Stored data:
-------
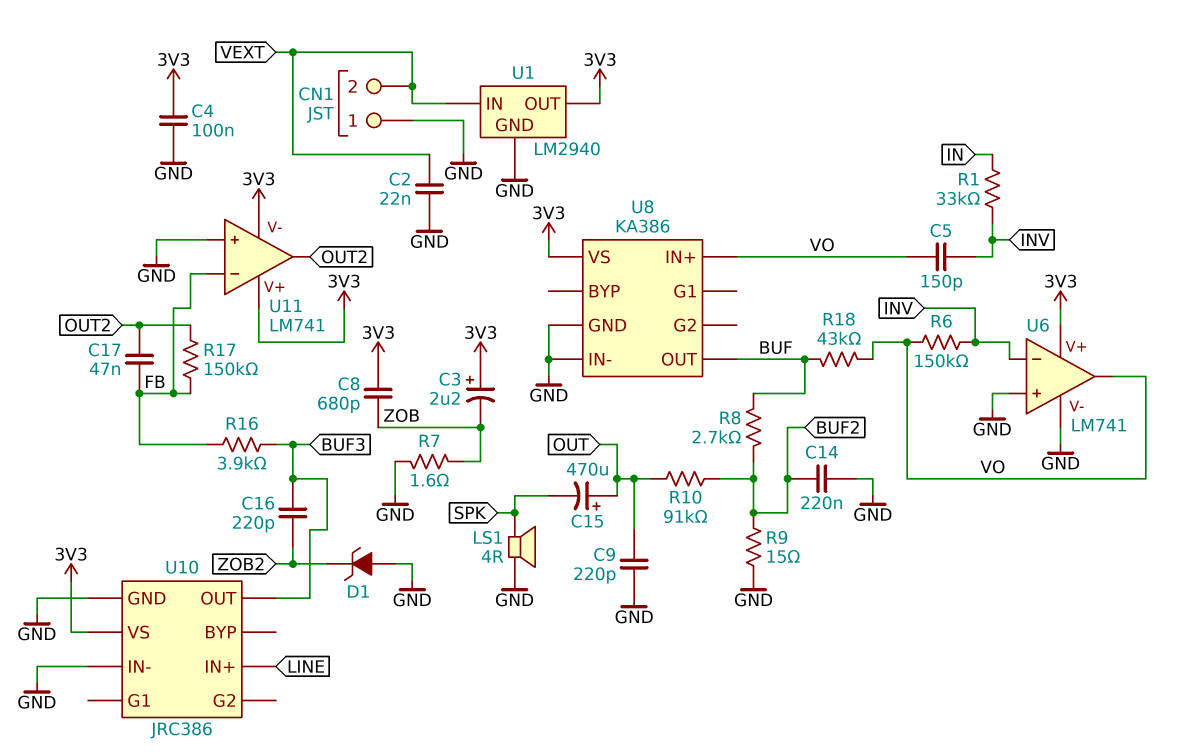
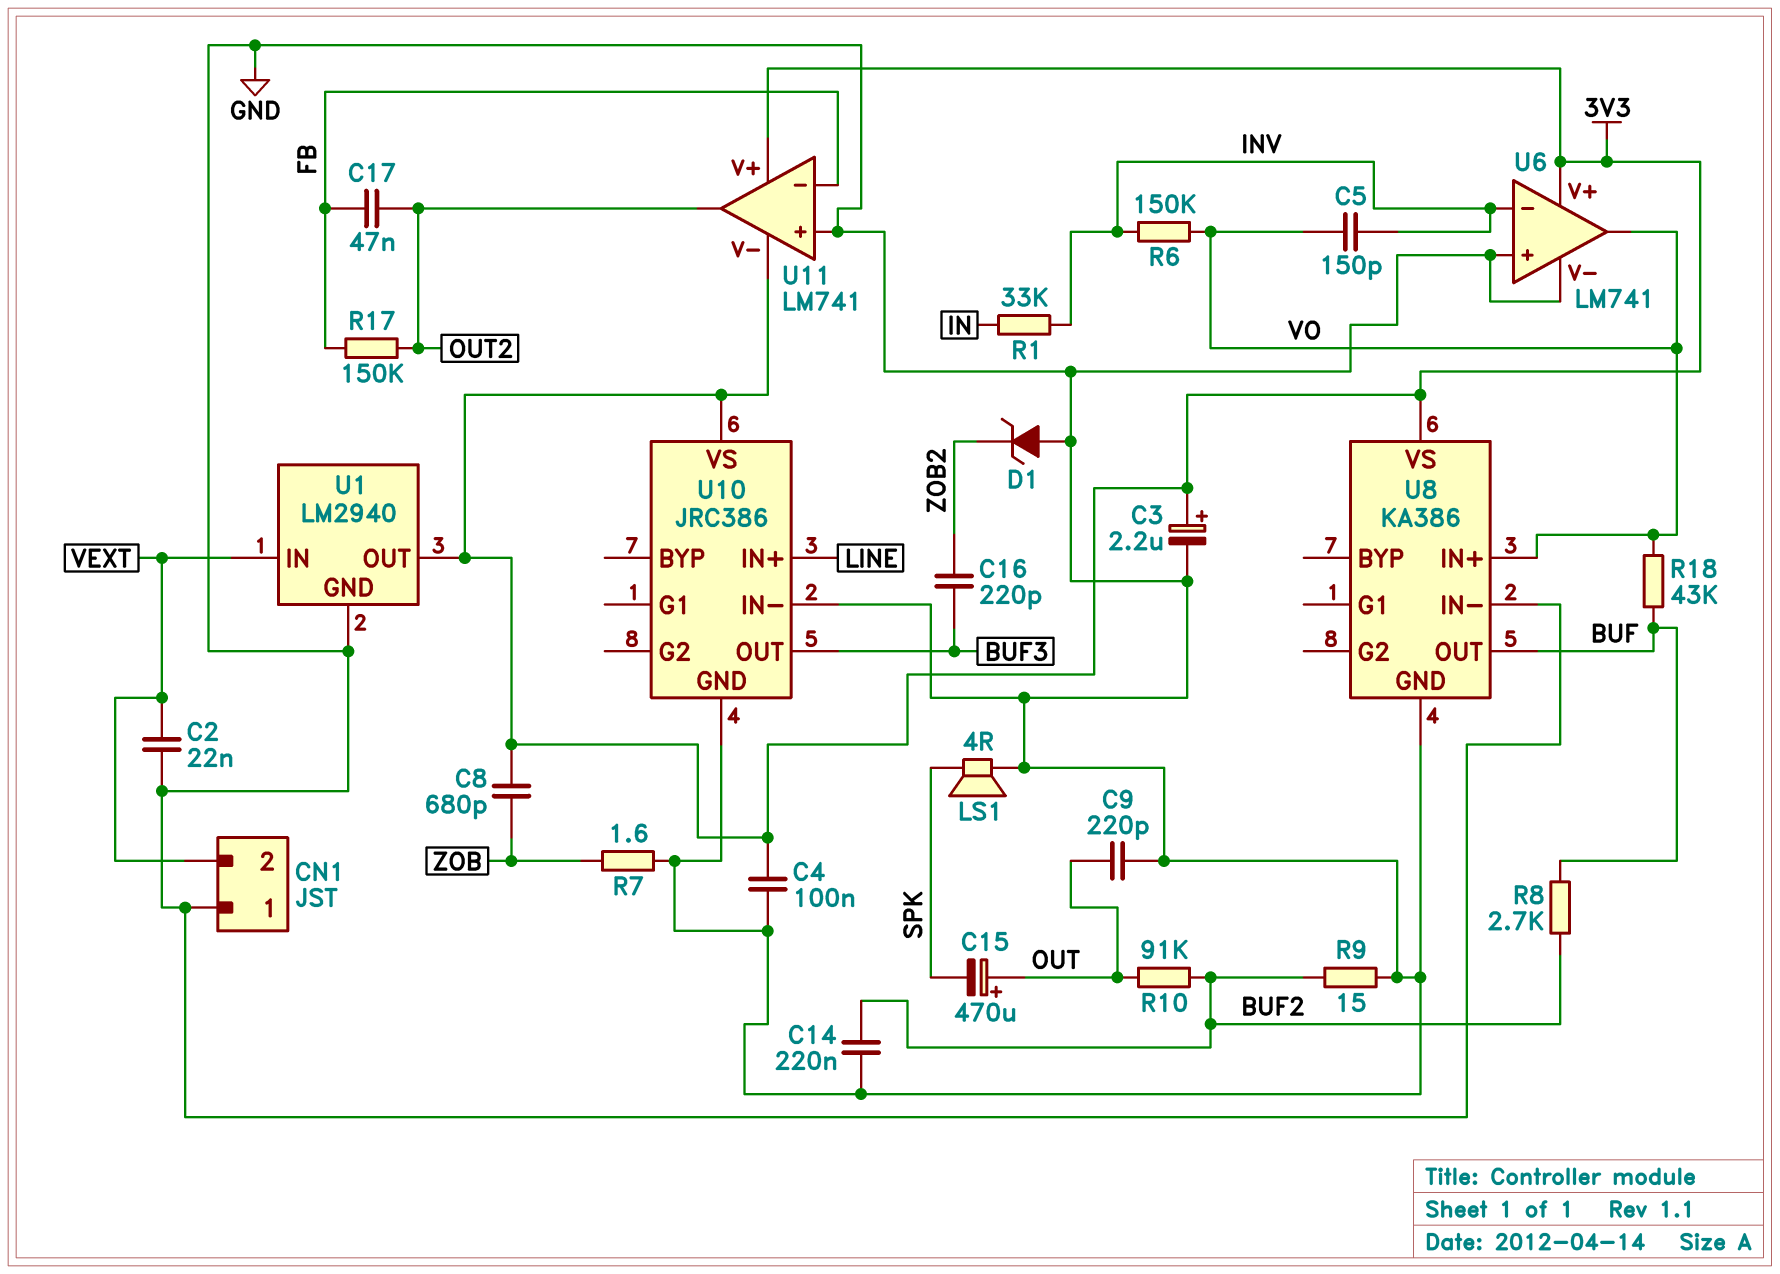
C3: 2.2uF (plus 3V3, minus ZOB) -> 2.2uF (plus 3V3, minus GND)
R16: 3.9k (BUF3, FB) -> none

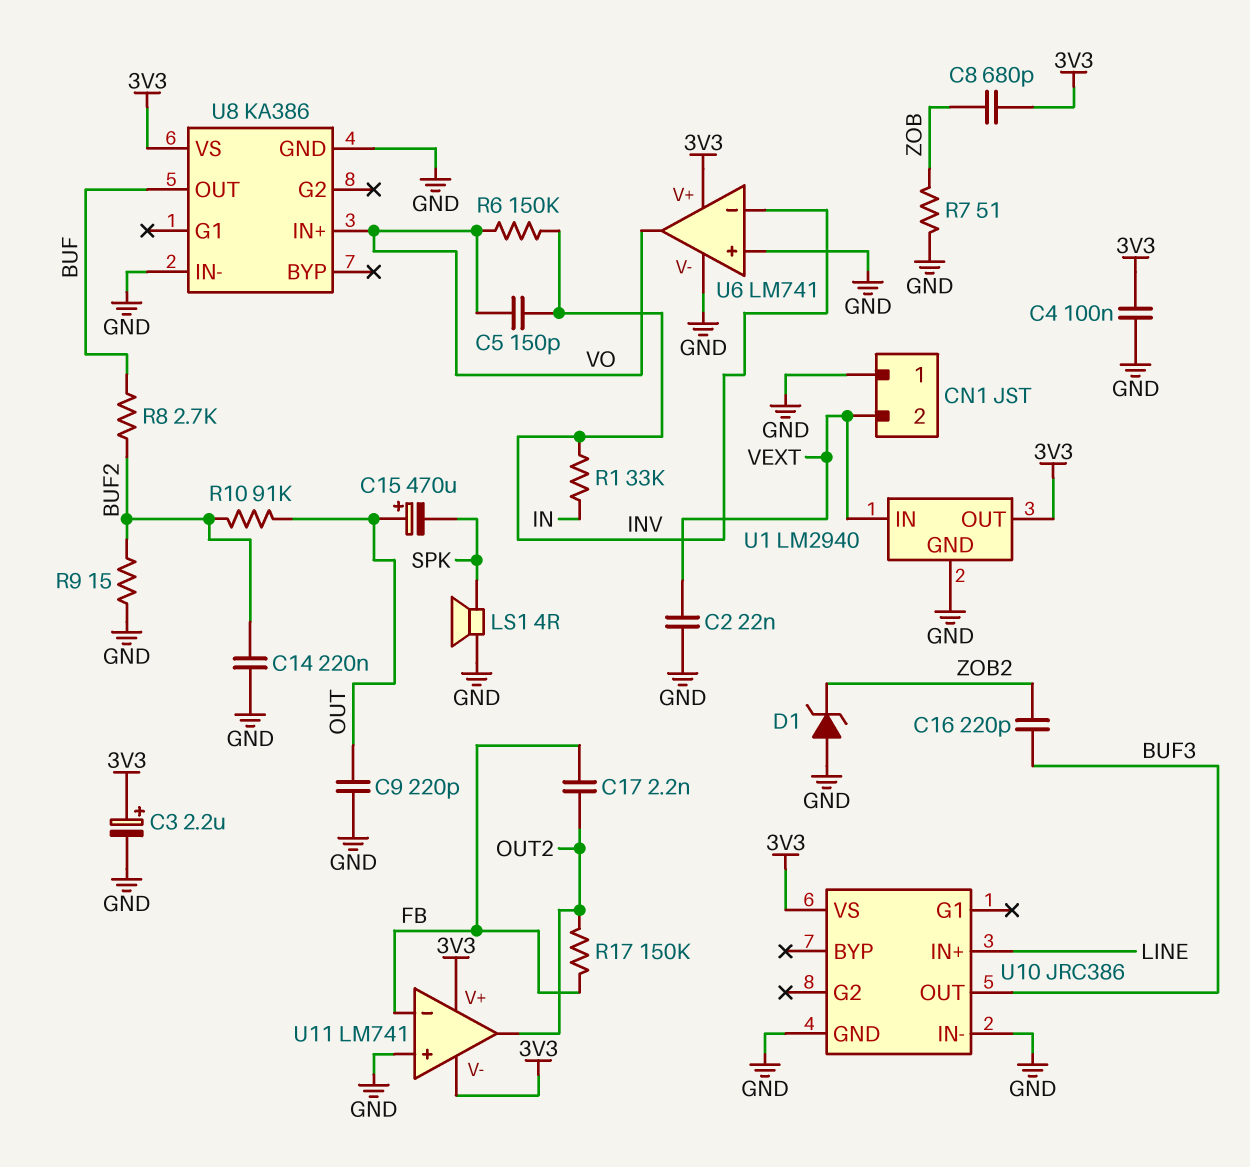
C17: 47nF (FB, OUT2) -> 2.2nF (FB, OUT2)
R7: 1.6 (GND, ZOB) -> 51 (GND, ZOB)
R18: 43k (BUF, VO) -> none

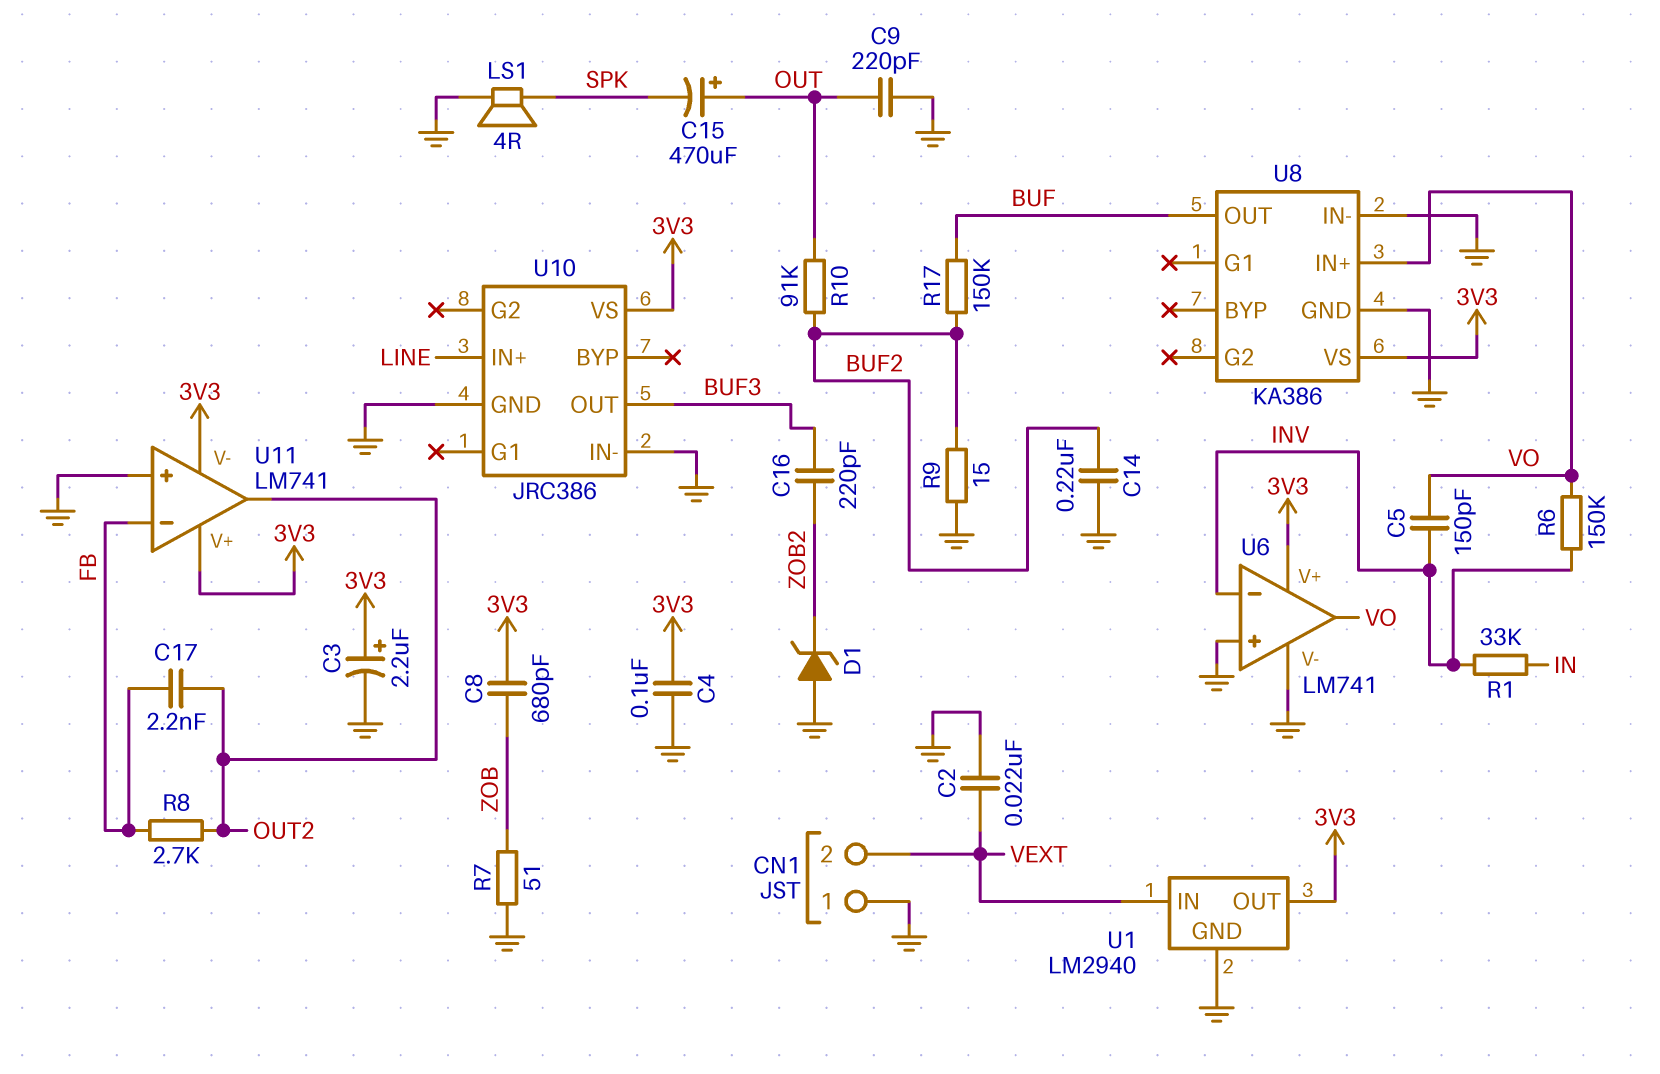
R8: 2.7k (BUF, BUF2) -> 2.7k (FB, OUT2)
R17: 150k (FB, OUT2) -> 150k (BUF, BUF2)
-------
■ Work request:
Every word of the data should be reproduced exactly; please omit any pictures.

■ Result of the task:
C3: 2.2uF (plus 3V3, minus ZOB) -> 2.2uF (plus 3V3, minus GND)
R16: 3.9k (BUF3, FB) -> none

C17: 47nF (FB, OUT2) -> 2.2nF (FB, OUT2)
R7: 1.6 (GND, ZOB) -> 51 (GND, ZOB)
R18: 43k (BUF, VO) -> none

R8: 2.7k (BUF, BUF2) -> 2.7k (FB, OUT2)
R17: 150k (FB, OUT2) -> 150k (BUF, BUF2)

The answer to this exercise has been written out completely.